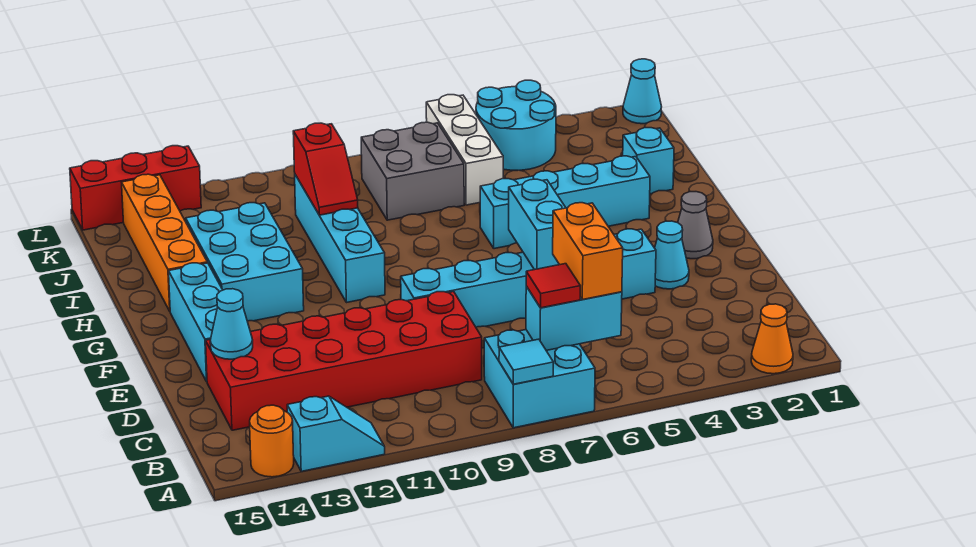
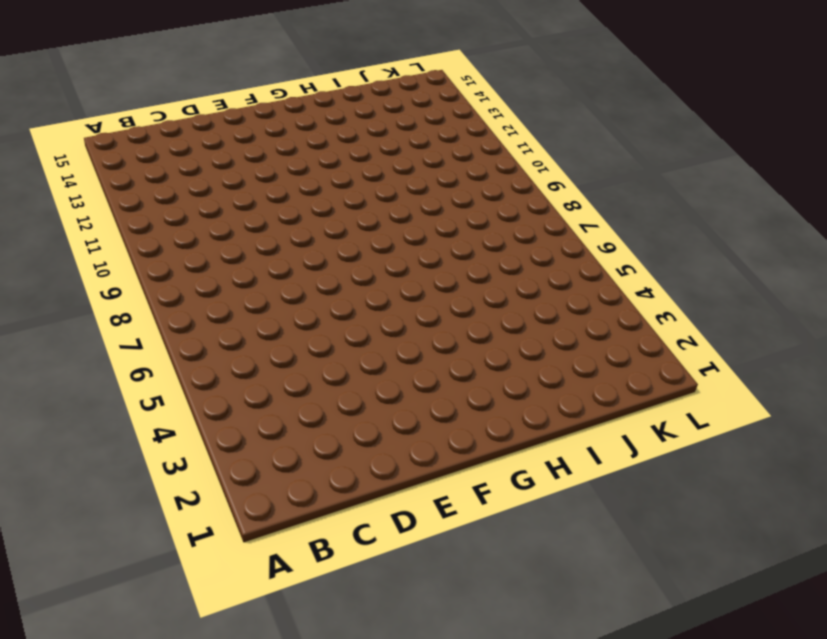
none -> orange cone A2 level 1
none -> cyan brick A7:B8 level 1
none -> cyan slope A12:A13 level 1 top 13

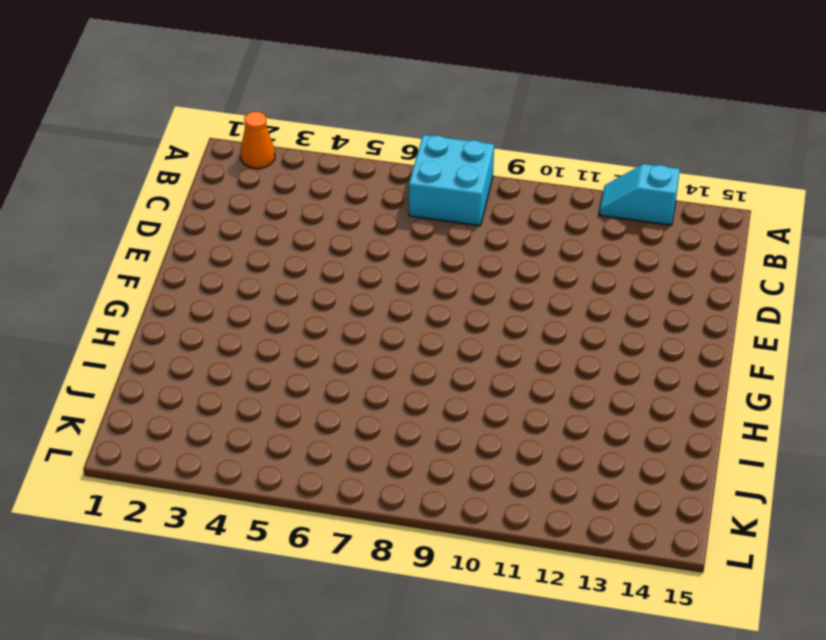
none -> orange round brick A14 level 1
none -> red brick C9:D14 level 1
none -> cyan cone E3 level 1

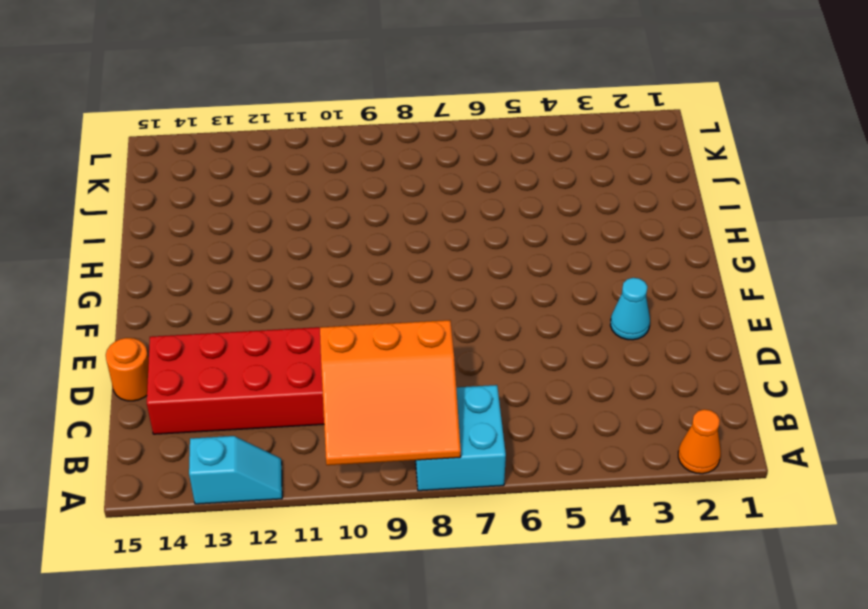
orange slope A8:C10 level 2 top C -> cyan tile A8 level 2
orange round brick D15 level 1 -> orange round brick A14 level 1
none -> cyan brick E4:E9 level 1
none -> cyan brick E14:G14 level 1
none -> grey cone F2 level 1

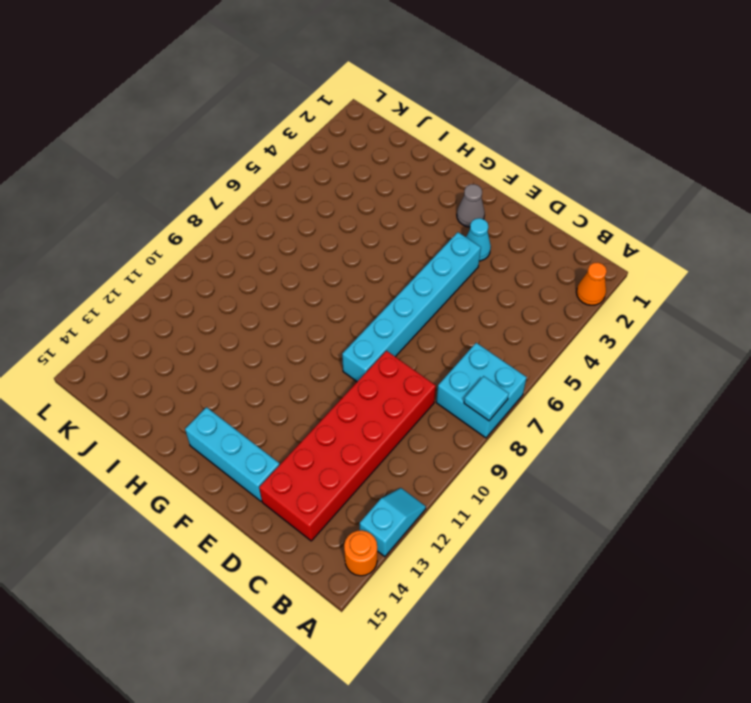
none -> cyan brick G10:J10 level 1
none -> cyan brick G12:I13 level 1
none -> cyan brick H3:H6 level 1

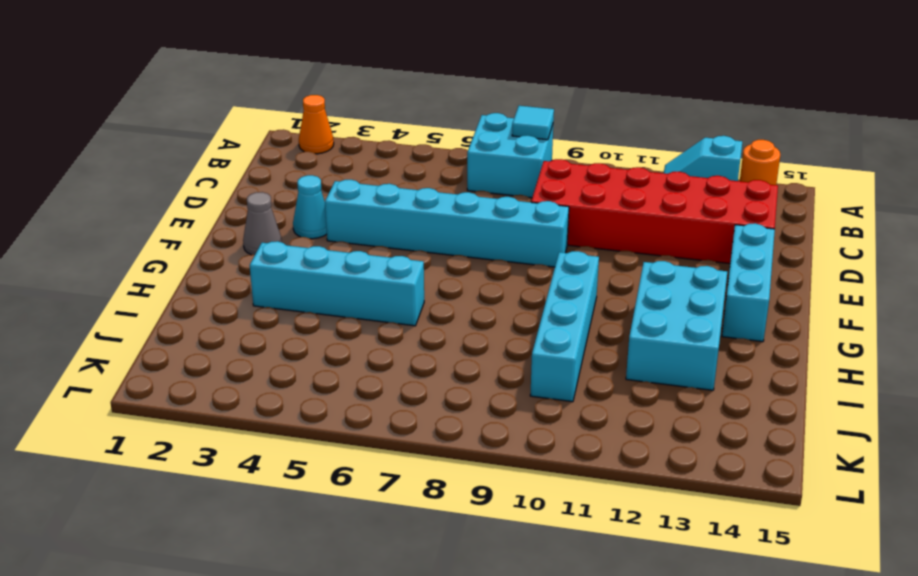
none -> orange brick H14:K14 level 1
none -> cyan brick I2 level 1
none -> white brick J6:L6 level 1

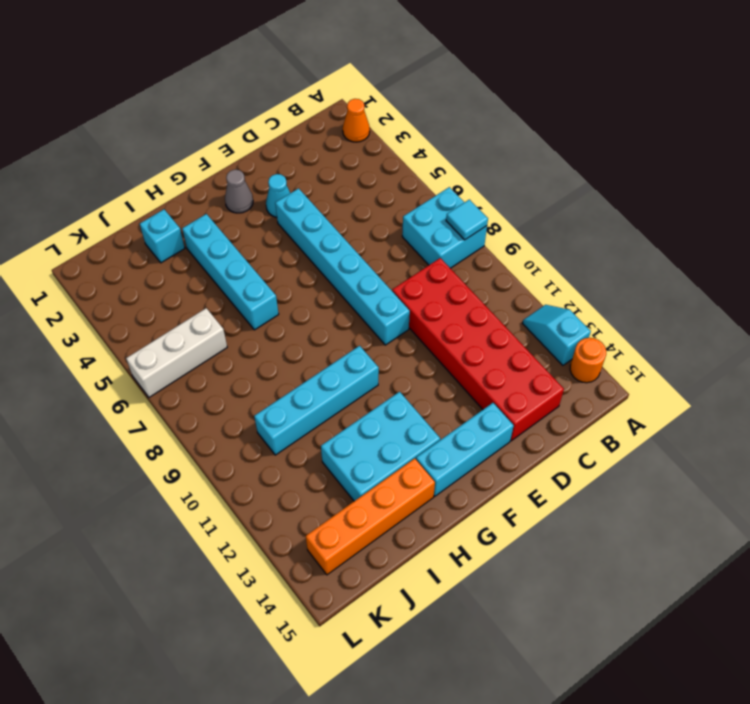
none -> grey brick J7:K8 level 1
none -> cyan round brick K4:L5 level 1
none -> cyan cone L1 level 1

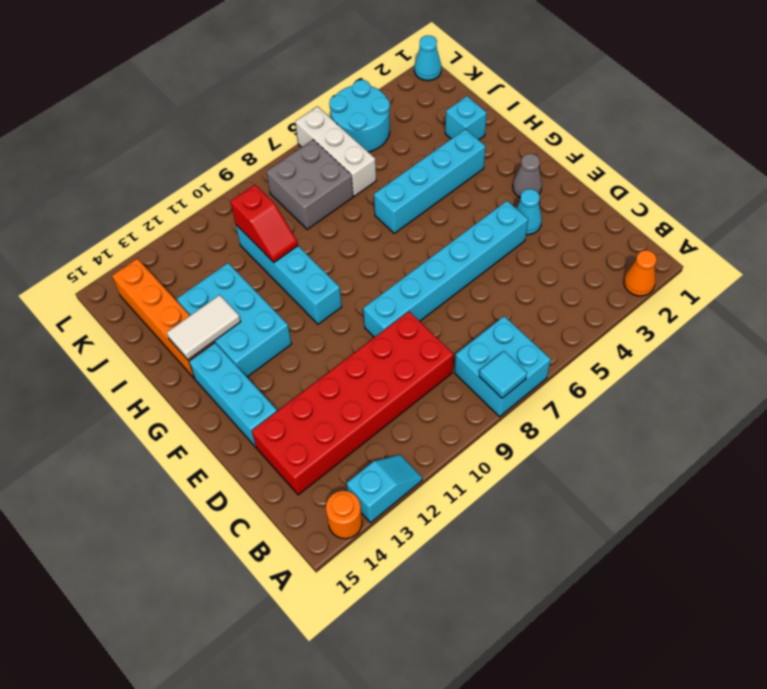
white tile H13:H14 level 2 -> none
none -> red brick L13:L15 level 1
none -> cyan brick B6:B7 level 2
none -> cyan cone D14 level 2

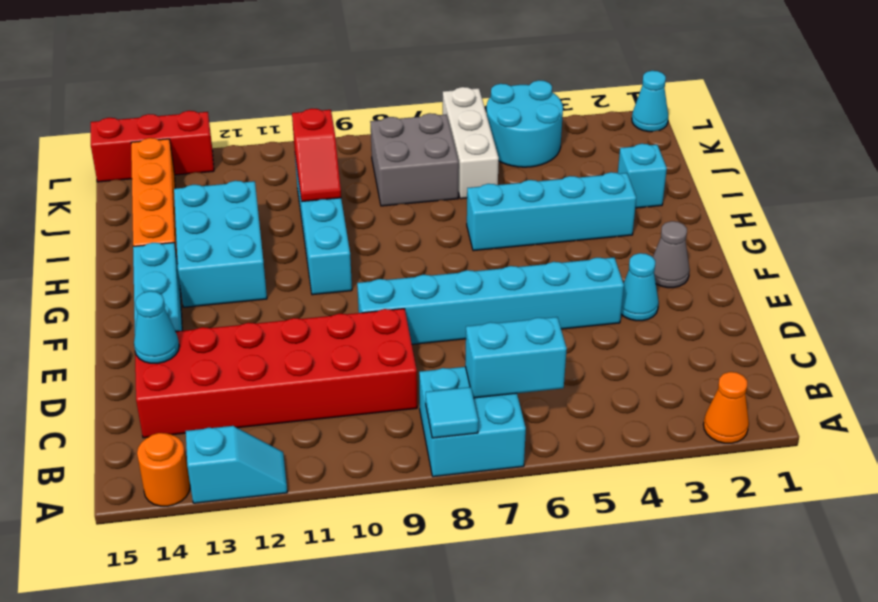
none -> cyan brick E6:F6 level 2
none -> orange brick B6:C6 level 3
none -> red tile B7 level 3

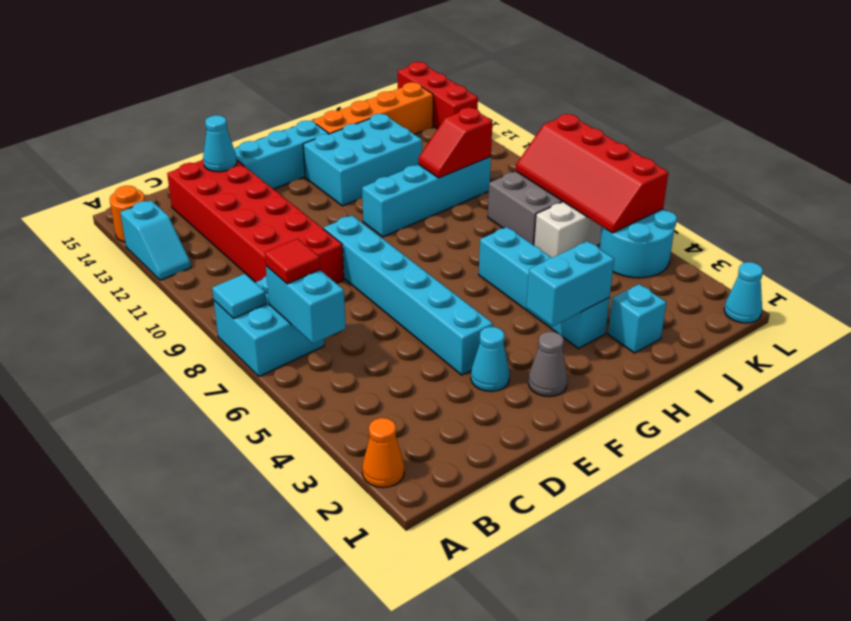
cyan brick G3:H3 level 2 -> cyan brick E6:F6 level 2
red slope K5:L8 level 2 top L -> none
none -> orange brick B6:C6 level 3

________________

▶ **ACTIVITY**
Return only the part above that opens with the line containing "none -> cyan brick H3:H6 level 1" and closes with the line containing "white tile H13:H14 level 2 -> none", exactly and with both ends, skipping the pictures.

▶ **RESPONSE TO THIS EXERCISE**
none -> cyan brick H3:H6 level 1

none -> orange brick H14:K14 level 1
none -> cyan brick I2 level 1
none -> white brick J6:L6 level 1

none -> grey brick J7:K8 level 1
none -> cyan round brick K4:L5 level 1
none -> cyan cone L1 level 1

white tile H13:H14 level 2 -> none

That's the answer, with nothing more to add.